* [DATA RECORDS]:
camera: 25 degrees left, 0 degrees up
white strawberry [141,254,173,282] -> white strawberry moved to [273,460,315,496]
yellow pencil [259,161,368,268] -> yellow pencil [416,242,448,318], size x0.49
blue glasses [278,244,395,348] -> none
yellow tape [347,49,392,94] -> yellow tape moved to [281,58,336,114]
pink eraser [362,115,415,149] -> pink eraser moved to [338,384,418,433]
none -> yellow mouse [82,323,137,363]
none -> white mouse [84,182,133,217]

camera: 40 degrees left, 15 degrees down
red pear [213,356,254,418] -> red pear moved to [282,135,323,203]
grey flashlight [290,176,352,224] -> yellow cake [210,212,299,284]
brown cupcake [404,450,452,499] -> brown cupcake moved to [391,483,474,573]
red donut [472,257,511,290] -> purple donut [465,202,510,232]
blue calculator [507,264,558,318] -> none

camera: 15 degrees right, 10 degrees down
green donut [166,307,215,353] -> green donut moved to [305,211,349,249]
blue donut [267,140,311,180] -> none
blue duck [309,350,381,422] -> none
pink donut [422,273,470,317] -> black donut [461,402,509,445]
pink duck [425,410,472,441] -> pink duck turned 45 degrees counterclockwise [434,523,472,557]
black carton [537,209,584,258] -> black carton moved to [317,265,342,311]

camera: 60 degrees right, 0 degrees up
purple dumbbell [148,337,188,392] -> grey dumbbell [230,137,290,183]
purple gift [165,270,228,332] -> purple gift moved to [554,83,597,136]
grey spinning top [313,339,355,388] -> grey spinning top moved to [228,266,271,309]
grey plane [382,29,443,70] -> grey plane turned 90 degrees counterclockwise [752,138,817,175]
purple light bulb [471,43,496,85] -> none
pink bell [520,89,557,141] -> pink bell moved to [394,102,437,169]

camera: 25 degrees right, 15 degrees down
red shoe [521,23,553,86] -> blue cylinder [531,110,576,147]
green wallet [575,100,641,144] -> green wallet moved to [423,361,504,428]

* [WHAT NEEDS TO BE DONE]: For every line of the material above that contains the word "none", show the line.

* [WRITTEN ANSWER]:
blue glasses [278,244,395,348] -> none
none -> yellow mouse [82,323,137,363]
none -> white mouse [84,182,133,217]
blue calculator [507,264,558,318] -> none
blue donut [267,140,311,180] -> none
blue duck [309,350,381,422] -> none
purple light bulb [471,43,496,85] -> none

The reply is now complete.